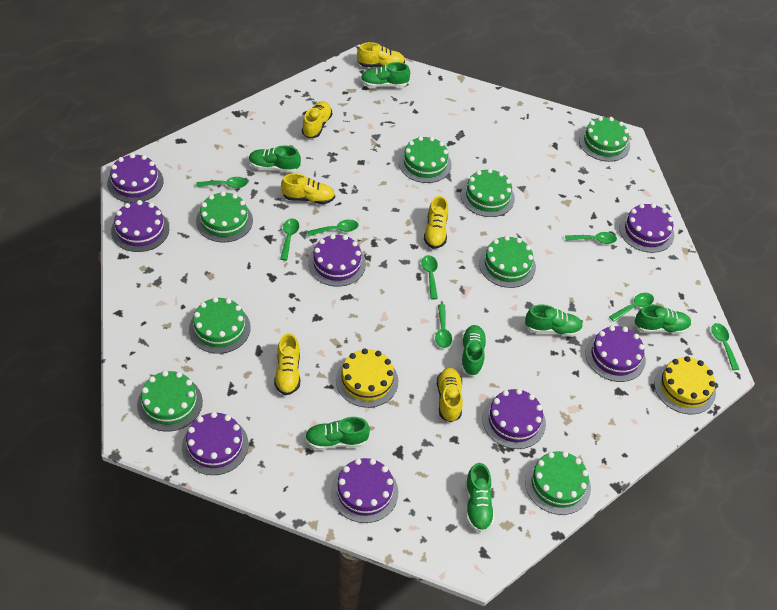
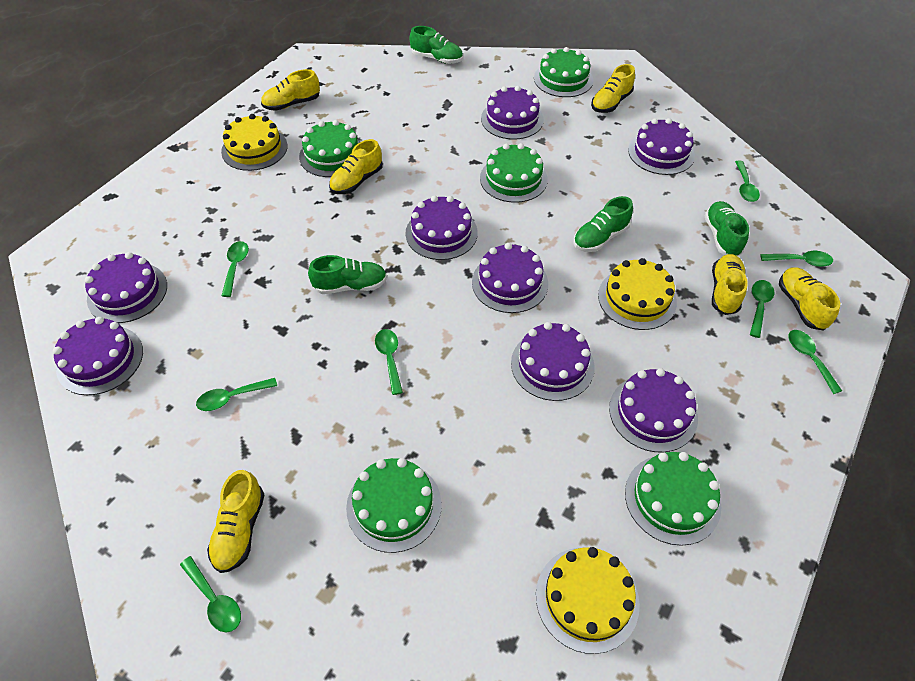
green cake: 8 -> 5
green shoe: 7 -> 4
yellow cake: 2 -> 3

_ _ _ _

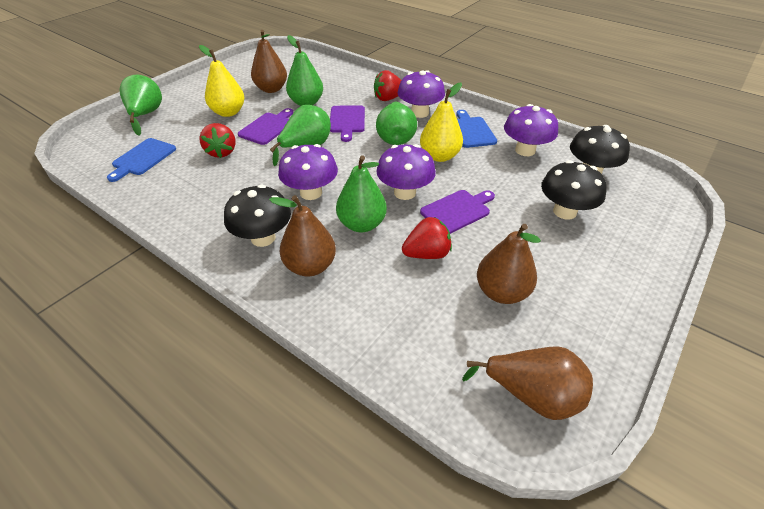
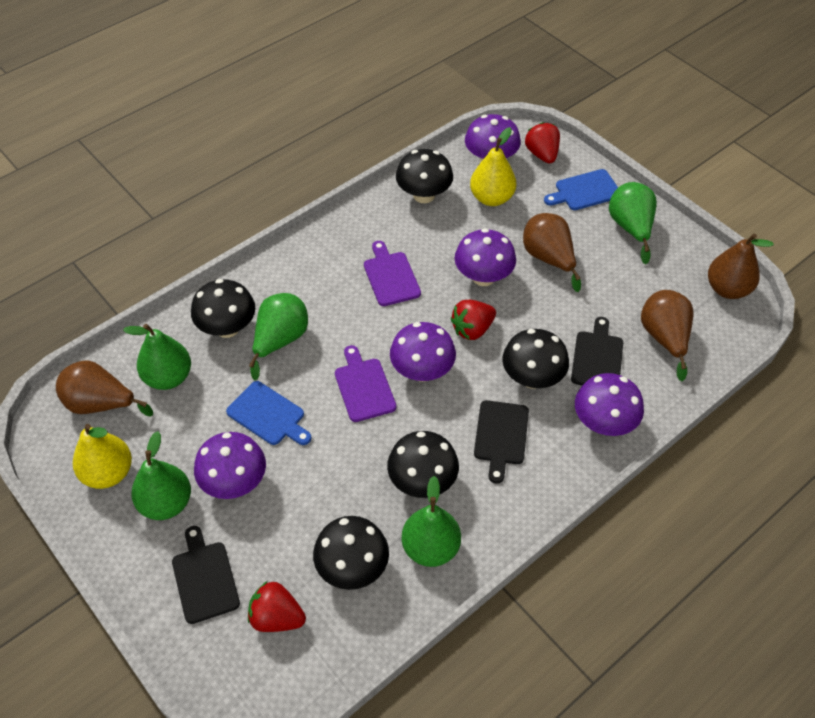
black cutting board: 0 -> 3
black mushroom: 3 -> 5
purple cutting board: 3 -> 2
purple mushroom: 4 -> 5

_ _ _ _

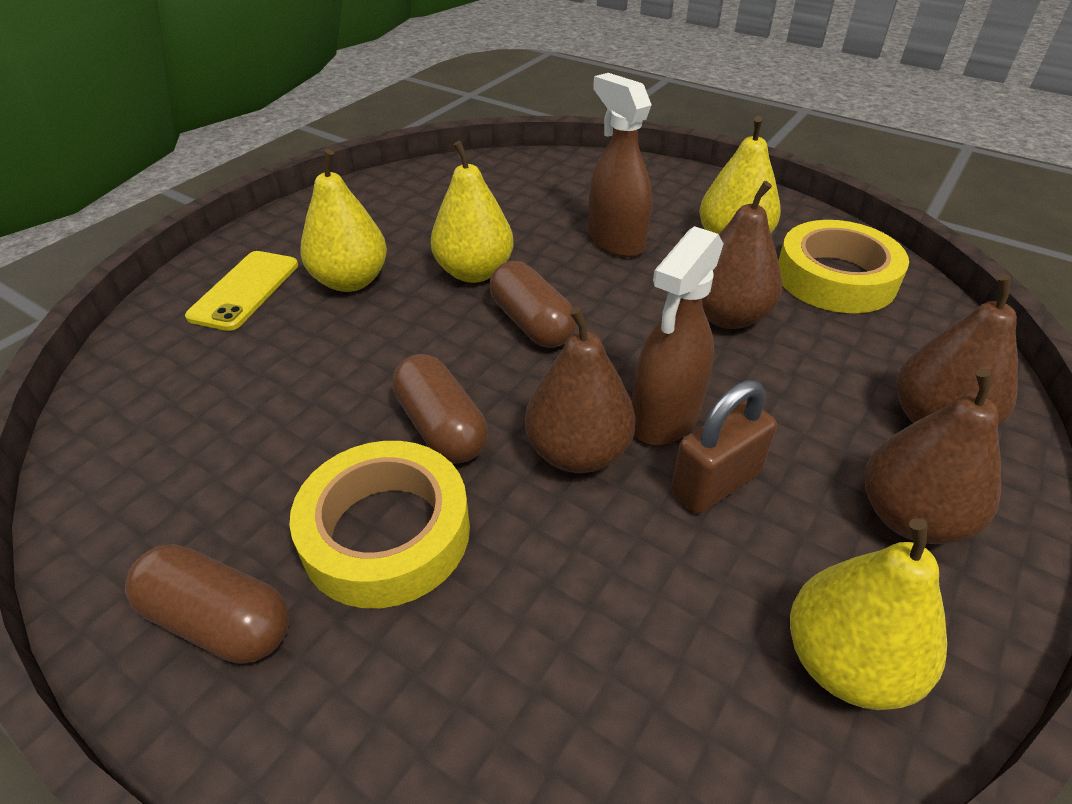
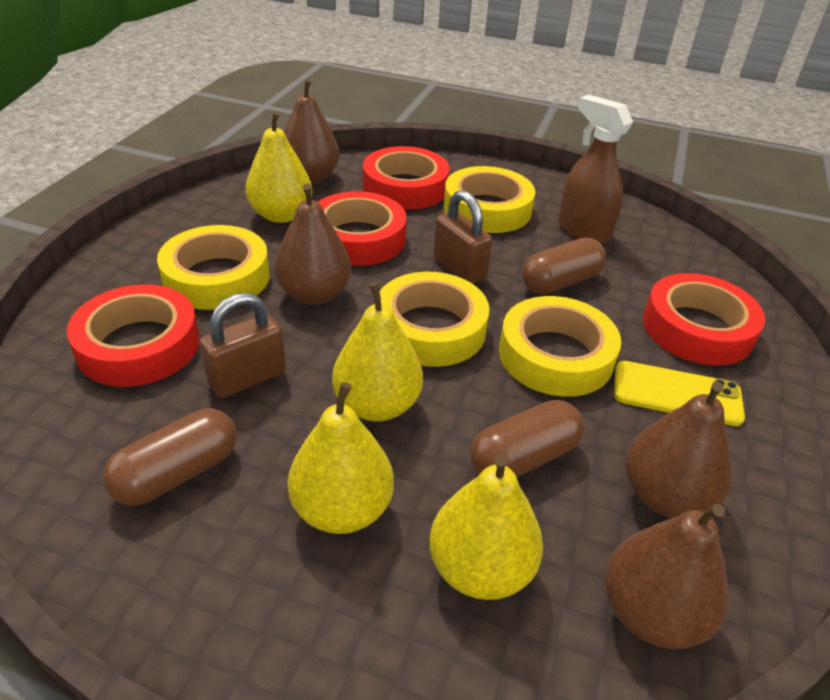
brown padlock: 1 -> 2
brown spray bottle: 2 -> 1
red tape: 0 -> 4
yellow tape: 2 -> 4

_ _ _ _

DIRECTIONS
In the records above, some lines hold the word "brown"; copy each such line.

YOUR SOLUTION
brown padlock: 1 -> 2
brown spray bottle: 2 -> 1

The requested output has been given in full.